Without the images, reproduce each line of the material exactly.

Start of Block

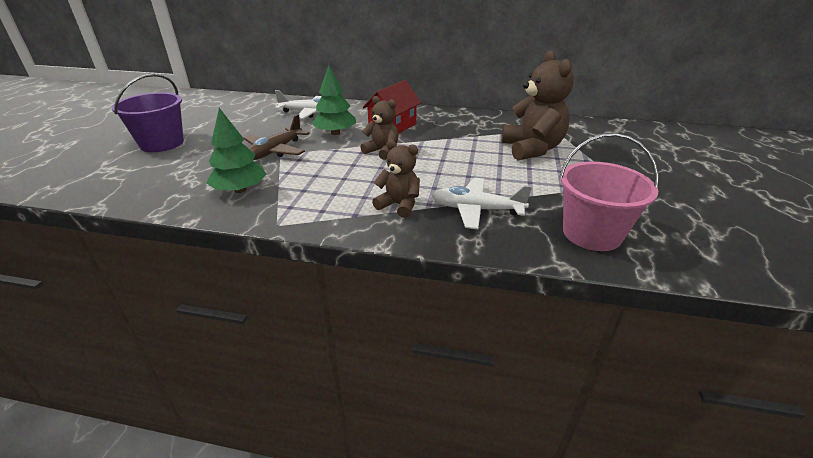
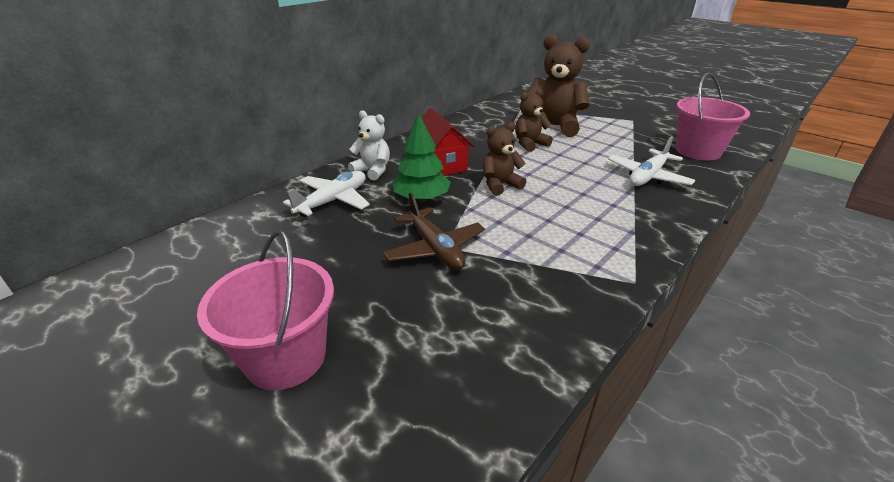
camera: 60 degrees left, 0 degrees up
purple bucket [111,74,184,152] -> pink bucket [197,230,334,390]
green tree [207,108,267,193] -> none
brown teddy bear [372,140,420,218] -> brown teddy bear moved to [515,89,553,152]
none -> white teddy bear [348,110,390,180]

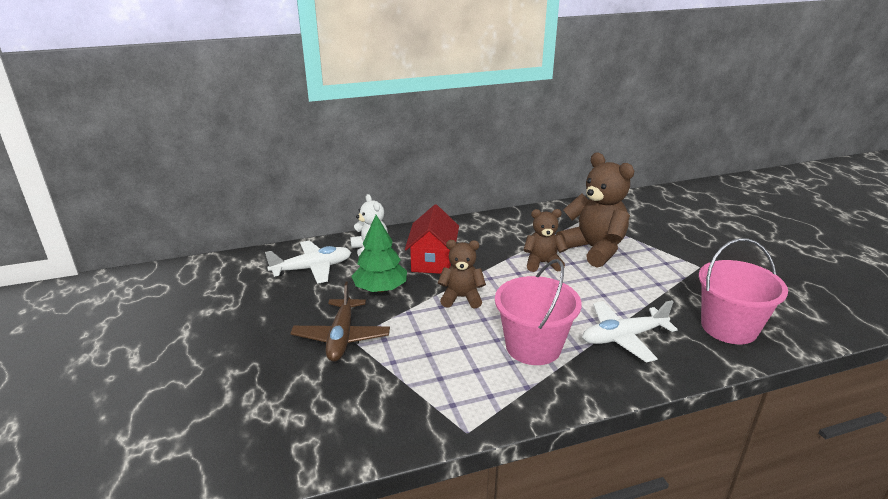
camera: 30 degrees right, 5 degrees down
pink bucket [197,230,334,390] -> pink bucket moved to [495,259,582,365]

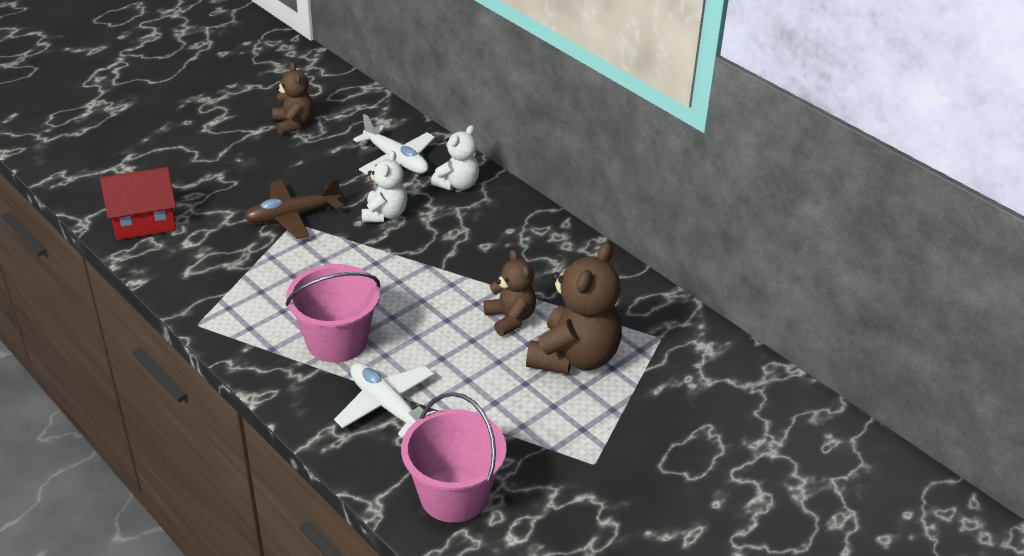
camera: 65 degrees right, 10 degrees up
green tree [351,215,407,292] -> white teddy bear [362,151,407,222]
red house [405,204,459,274] -> red house moved to [100,167,176,240]
brown teddy bear [438,240,486,308] -> brown teddy bear moved to [272,62,314,135]

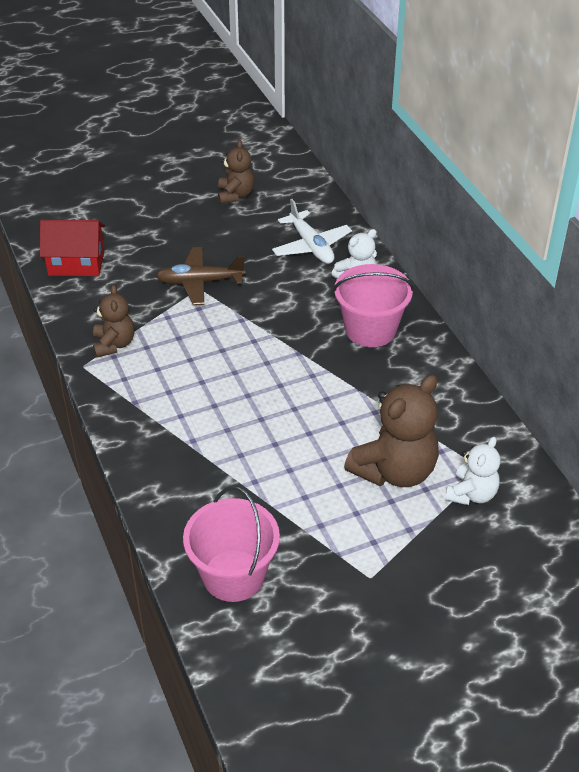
camera: 20 degrees right, 5 degrees up
pink bucket [286,264,380,363] -> pink bucket moved to [333,264,414,347]
white plane [334,363,436,439] -> none
white teddy bear [362,151,407,222] -> white teddy bear moved to [445,437,500,505]
brown teddy bear [483,250,536,336] -> brown teddy bear moved to [93,285,134,357]

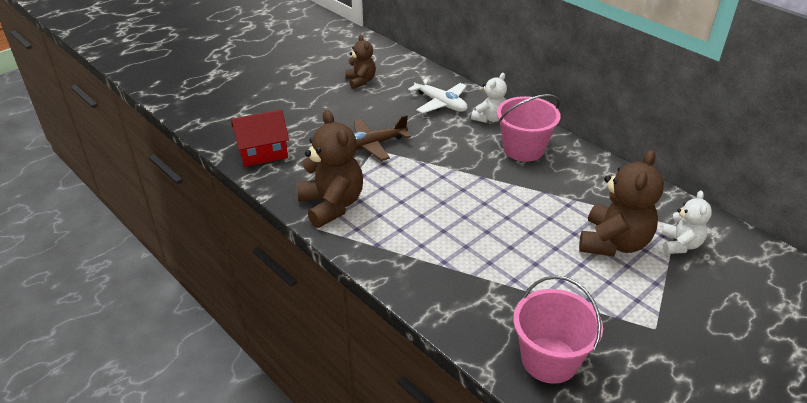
camera: 20 degrees left, 5 degrees down
brown teddy bear [93,285,134,357] -> brown teddy bear [296,110,363,228], size x1.72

End of Block

> **Task response**:
camera: 60 degrees left, 0 degrees up
purple bucket [111,74,184,152] -> pink bucket [197,230,334,390]
green tree [207,108,267,193] -> none
brown teddy bear [372,140,420,218] -> brown teddy bear moved to [515,89,553,152]
none -> white teddy bear [348,110,390,180]

camera: 30 degrees right, 5 degrees down
pink bucket [197,230,334,390] -> pink bucket moved to [495,259,582,365]

camera: 65 degrees right, 10 degrees up
green tree [351,215,407,292] -> white teddy bear [362,151,407,222]
red house [405,204,459,274] -> red house moved to [100,167,176,240]
brown teddy bear [438,240,486,308] -> brown teddy bear moved to [272,62,314,135]

camera: 20 degrees right, 5 degrees up
pink bucket [286,264,380,363] -> pink bucket moved to [333,264,414,347]
white plane [334,363,436,439] -> none
white teddy bear [362,151,407,222] -> white teddy bear moved to [445,437,500,505]
brown teddy bear [483,250,536,336] -> brown teddy bear moved to [93,285,134,357]

camera: 20 degrees left, 5 degrees down
brown teddy bear [93,285,134,357] -> brown teddy bear [296,110,363,228], size x1.72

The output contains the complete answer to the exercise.